Excerpted records:
+===+

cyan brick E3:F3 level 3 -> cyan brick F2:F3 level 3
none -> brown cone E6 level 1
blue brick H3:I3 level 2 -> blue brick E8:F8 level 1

+===+

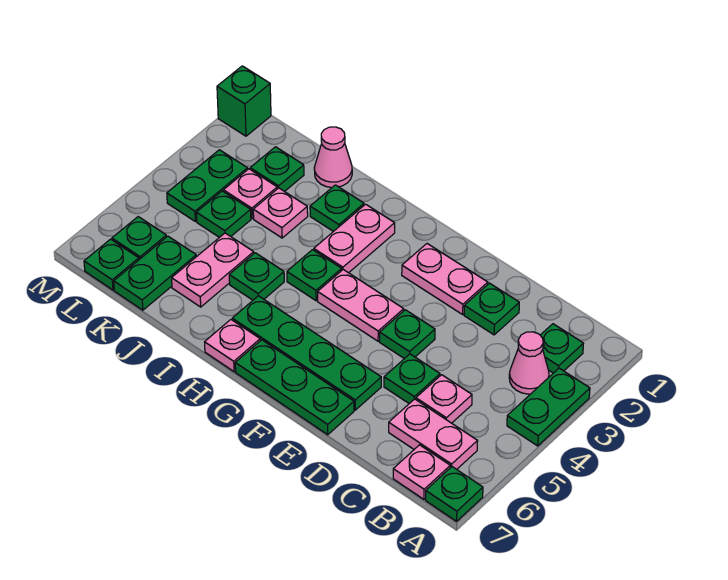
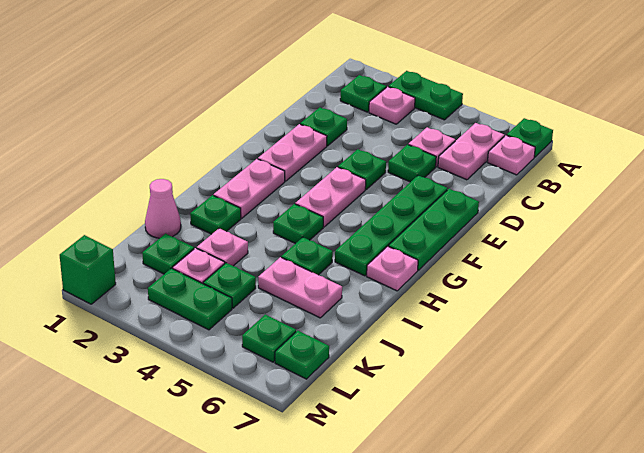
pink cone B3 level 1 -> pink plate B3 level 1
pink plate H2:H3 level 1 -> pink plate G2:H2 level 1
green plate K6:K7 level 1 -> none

+===+

The task:
The answer must be every line of the data that holds the word "cone".

Response box:
none -> brown cone E6 level 1
pink cone B3 level 1 -> pink plate B3 level 1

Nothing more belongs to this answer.